### What the task requires
Everything in the listing must be repeated word for word.
+ + +
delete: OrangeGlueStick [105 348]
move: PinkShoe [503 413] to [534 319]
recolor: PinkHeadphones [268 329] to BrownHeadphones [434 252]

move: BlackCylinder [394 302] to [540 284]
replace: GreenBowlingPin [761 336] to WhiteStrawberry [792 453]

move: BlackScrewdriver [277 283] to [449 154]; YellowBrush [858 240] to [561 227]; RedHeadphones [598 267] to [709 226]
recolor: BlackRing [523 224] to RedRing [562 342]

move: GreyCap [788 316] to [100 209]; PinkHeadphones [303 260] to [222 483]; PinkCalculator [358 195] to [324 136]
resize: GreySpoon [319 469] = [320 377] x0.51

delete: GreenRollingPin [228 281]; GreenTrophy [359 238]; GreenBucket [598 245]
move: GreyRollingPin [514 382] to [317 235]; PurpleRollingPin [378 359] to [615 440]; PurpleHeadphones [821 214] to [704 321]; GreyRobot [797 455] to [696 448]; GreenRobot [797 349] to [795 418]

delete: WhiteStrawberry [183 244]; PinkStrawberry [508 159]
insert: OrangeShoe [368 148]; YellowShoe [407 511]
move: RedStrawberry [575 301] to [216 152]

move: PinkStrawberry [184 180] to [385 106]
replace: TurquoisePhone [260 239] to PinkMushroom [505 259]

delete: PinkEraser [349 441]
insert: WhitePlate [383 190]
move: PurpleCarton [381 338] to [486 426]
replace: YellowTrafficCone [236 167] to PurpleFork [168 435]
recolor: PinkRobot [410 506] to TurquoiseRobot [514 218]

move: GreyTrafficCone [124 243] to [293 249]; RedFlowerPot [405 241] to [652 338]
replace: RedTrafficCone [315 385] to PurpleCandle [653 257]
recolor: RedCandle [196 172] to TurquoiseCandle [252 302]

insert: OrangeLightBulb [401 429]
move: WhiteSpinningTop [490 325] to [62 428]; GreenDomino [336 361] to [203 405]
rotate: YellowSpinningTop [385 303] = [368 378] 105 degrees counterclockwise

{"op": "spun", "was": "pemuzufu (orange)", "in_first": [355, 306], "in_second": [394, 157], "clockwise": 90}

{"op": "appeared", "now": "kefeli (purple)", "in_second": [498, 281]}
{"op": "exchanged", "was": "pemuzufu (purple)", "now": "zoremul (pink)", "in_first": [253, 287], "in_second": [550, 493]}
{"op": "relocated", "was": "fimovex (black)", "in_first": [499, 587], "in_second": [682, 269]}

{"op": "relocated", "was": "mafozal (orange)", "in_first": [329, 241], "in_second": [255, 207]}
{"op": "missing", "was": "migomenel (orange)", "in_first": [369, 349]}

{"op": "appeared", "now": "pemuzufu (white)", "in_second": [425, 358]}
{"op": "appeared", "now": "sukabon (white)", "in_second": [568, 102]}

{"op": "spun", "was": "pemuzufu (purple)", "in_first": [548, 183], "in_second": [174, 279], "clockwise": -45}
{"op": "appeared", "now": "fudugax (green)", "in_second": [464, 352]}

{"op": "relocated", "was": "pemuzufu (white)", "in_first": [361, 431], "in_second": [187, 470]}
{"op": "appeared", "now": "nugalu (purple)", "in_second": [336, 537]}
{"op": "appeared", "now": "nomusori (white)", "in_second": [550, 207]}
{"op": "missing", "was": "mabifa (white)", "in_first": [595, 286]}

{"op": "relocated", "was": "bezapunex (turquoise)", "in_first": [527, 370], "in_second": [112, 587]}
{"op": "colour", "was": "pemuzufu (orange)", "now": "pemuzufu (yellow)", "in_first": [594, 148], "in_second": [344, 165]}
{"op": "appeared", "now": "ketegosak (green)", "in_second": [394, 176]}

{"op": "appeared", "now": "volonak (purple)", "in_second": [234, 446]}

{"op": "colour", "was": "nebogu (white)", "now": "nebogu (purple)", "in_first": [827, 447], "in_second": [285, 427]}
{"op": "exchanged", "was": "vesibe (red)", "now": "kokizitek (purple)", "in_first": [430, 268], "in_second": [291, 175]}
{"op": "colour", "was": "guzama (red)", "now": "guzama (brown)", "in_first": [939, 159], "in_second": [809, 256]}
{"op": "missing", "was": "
+ + +
### Exercise solution
delete: OrangeGlueStick [105 348]
move: PinkShoe [503 413] to [534 319]
recolor: PinkHeadphones [268 329] to BrownHeadphones [434 252]

move: BlackCylinder [394 302] to [540 284]
replace: GreenBowlingPin [761 336] to WhiteStrawberry [792 453]

move: BlackScrewdriver [277 283] to [449 154]; YellowBrush [858 240] to [561 227]; RedHeadphones [598 267] to [709 226]
recolor: BlackRing [523 224] to RedRing [562 342]

move: GreyCap [788 316] to [100 209]; PinkHeadphones [303 260] to [222 483]; PinkCalculator [358 195] to [324 136]
resize: GreySpoon [319 469] = [320 377] x0.51

delete: GreenRollingPin [228 281]; GreenTrophy [359 238]; GreenBucket [598 245]
move: GreyRollingPin [514 382] to [317 235]; PurpleRollingPin [378 359] to [615 440]; PurpleHeadphones [821 214] to [704 321]; GreyRobot [797 455] to [696 448]; GreenRobot [797 349] to [795 418]

delete: WhiteStrawberry [183 244]; PinkStrawberry [508 159]
insert: OrangeShoe [368 148]; YellowShoe [407 511]
move: RedStrawberry [575 301] to [216 152]

move: PinkStrawberry [184 180] to [385 106]
replace: TurquoisePhone [260 239] to PinkMushroom [505 259]

delete: PinkEraser [349 441]
insert: WhitePlate [383 190]
move: PurpleCarton [381 338] to [486 426]
replace: YellowTrafficCone [236 167] to PurpleFork [168 435]
recolor: PinkRobot [410 506] to TurquoiseRobot [514 218]

move: GreyTrafficCone [124 243] to [293 249]; RedFlowerPot [405 241] to [652 338]
replace: RedTrafficCone [315 385] to PurpleCandle [653 257]
recolor: RedCandle [196 172] to TurquoiseCandle [252 302]

insert: OrangeLightBulb [401 429]
move: WhiteSpinningTop [490 325] to [62 428]; GreenDomino [336 361] to [203 405]
rotate: YellowSpinningTop [385 303] = [368 378] 105 degrees counterclockwise

{"op": "spun", "was": "pemuzufu (orange)", "in_first": [355, 306], "in_second": [394, 157], "clockwise": 90}

{"op": "appeared", "now": "kefeli (purple)", "in_second": [498, 281]}
{"op": "exchanged", "was": "pemuzufu (purple)", "now": "zoremul (pink)", "in_first": [253, 287], "in_second": [550, 493]}
{"op": "relocated", "was": "fimovex (black)", "in_first": [499, 587], "in_second": [682, 269]}

{"op": "relocated", "was": "mafozal (orange)", "in_first": [329, 241], "in_second": [255, 207]}
{"op": "missing", "was": "migomenel (orange)", "in_first": [369, 349]}

{"op": "appeared", "now": "pemuzufu (white)", "in_second": [425, 358]}
{"op": "appeared", "now": "sukabon (white)", "in_second": [568, 102]}

{"op": "spun", "was": "pemuzufu (purple)", "in_first": [548, 183], "in_second": [174, 279], "clockwise": -45}
{"op": "appeared", "now": "fudugax (green)", "in_second": [464, 352]}

{"op": "relocated", "was": "pemuzufu (white)", "in_first": [361, 431], "in_second": [187, 470]}
{"op": "appeared", "now": "nugalu (purple)", "in_second": [336, 537]}
{"op": "appeared", "now": "nomusori (white)", "in_second": [550, 207]}
{"op": "missing", "was": "mabifa (white)", "in_first": [595, 286]}

{"op": "relocated", "was": "bezapunex (turquoise)", "in_first": [527, 370], "in_second": [112, 587]}
{"op": "colour", "was": "pemuzufu (orange)", "now": "pemuzufu (yellow)", "in_first": [594, 148], "in_second": [344, 165]}
{"op": "appeared", "now": "ketegosak (green)", "in_second": [394, 176]}

{"op": "appeared", "now": "volonak (purple)", "in_second": [234, 446]}

{"op": "colour", "was": "nebogu (white)", "now": "nebogu (purple)", "in_first": [827, 447], "in_second": [285, 427]}
{"op": "exchanged", "was": "vesibe (red)", "now": "kokizitek (purple)", "in_first": [430, 268], "in_second": [291, 175]}
{"op": "colour", "was": "guzama (red)", "now": "guzama (brown)", "in_first": [939, 159], "in_second": [809, 256]}
{"op": "missing", "was": "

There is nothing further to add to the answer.